__MATERIAL PROVIDED__
-.-.-

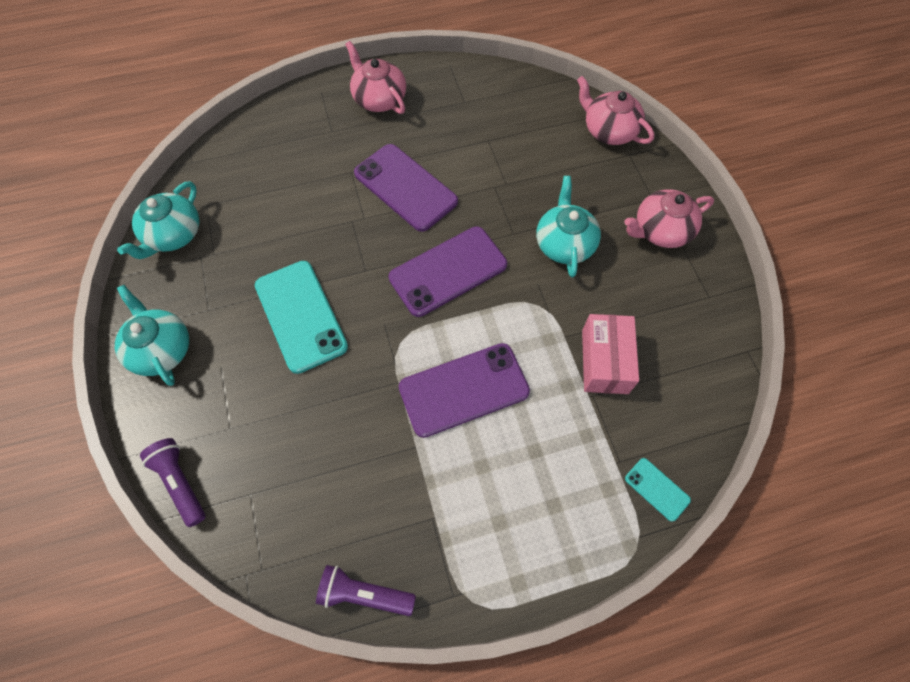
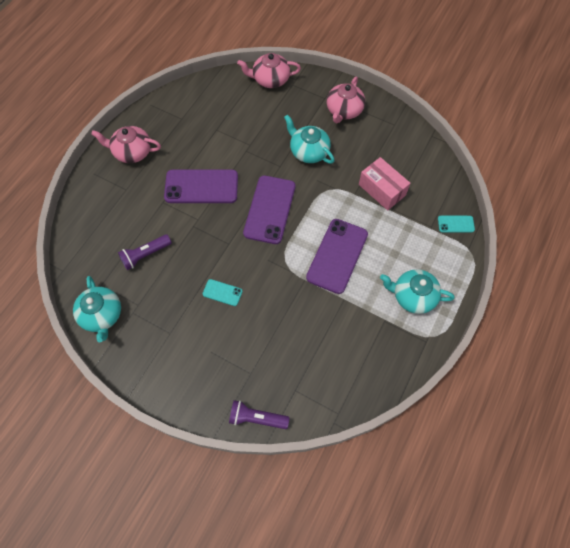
camera: 45 degrees left, 0 degrees up
turquoise teapot [115,285,189,386] -> turquoise teapot moved to [380,269,455,314]
turquoise phone [255,261,348,374] -> turquoise phone [203,279,243,306], size x0.47
purple flashlight [316,565,416,616] -> purple flashlight moved to [118,234,172,270]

-.-.-

Reproduce the material above exactly but drop all images.

camera: 45 degrees left, 0 degrees up
turquoise teapot [115,285,189,386] -> turquoise teapot moved to [380,269,455,314]
turquoise phone [255,261,348,374] -> turquoise phone [203,279,243,306], size x0.47
purple flashlight [316,565,416,616] -> purple flashlight moved to [118,234,172,270]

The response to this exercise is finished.